→ **Input records**:
= Beginning of Section =

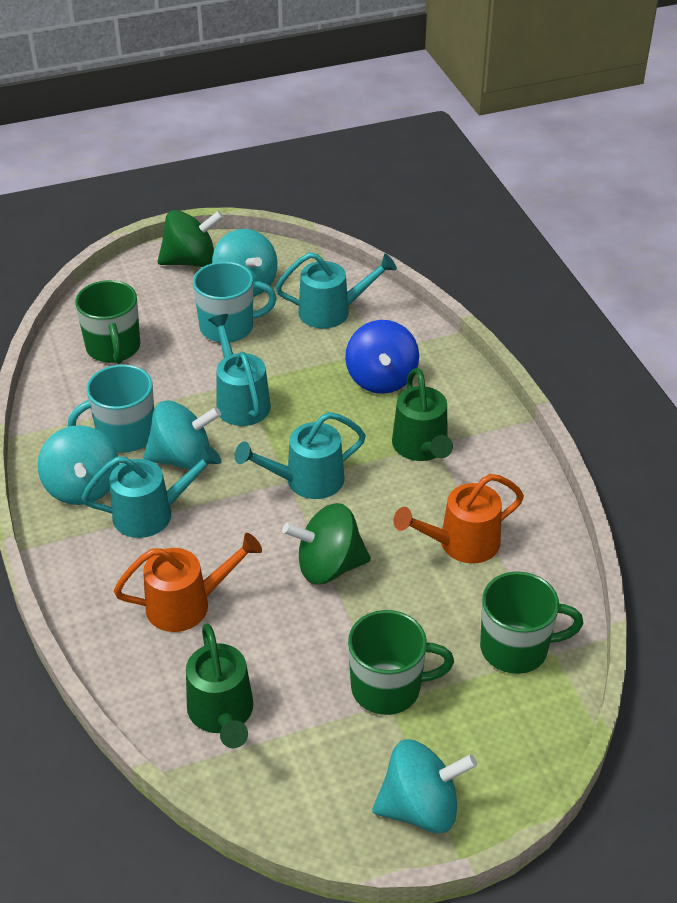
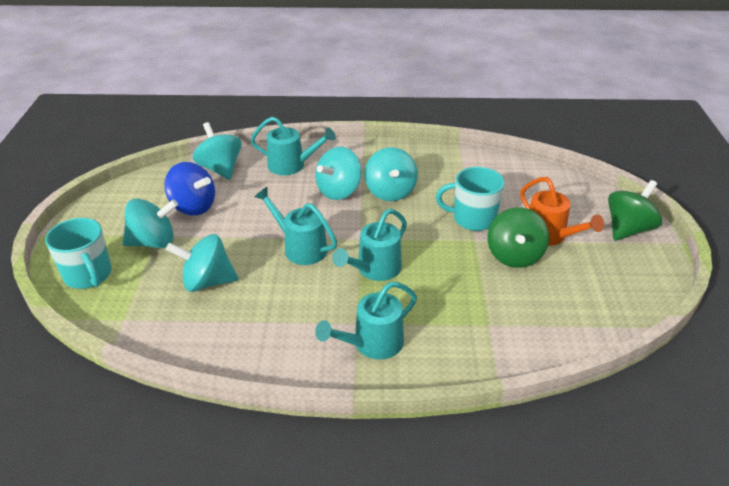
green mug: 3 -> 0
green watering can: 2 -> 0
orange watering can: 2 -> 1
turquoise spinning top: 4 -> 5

= End of Section =
= Beginning of Section =

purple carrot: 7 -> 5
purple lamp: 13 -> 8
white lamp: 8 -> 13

= End of Section =

Taking the records above, retype every line from the one with "green mug: 3 -> 0" down to the one with "turquoise spinning top: 4 -> 5", exactly and with nothing else.

green mug: 3 -> 0
green watering can: 2 -> 0
orange watering can: 2 -> 1
turquoise spinning top: 4 -> 5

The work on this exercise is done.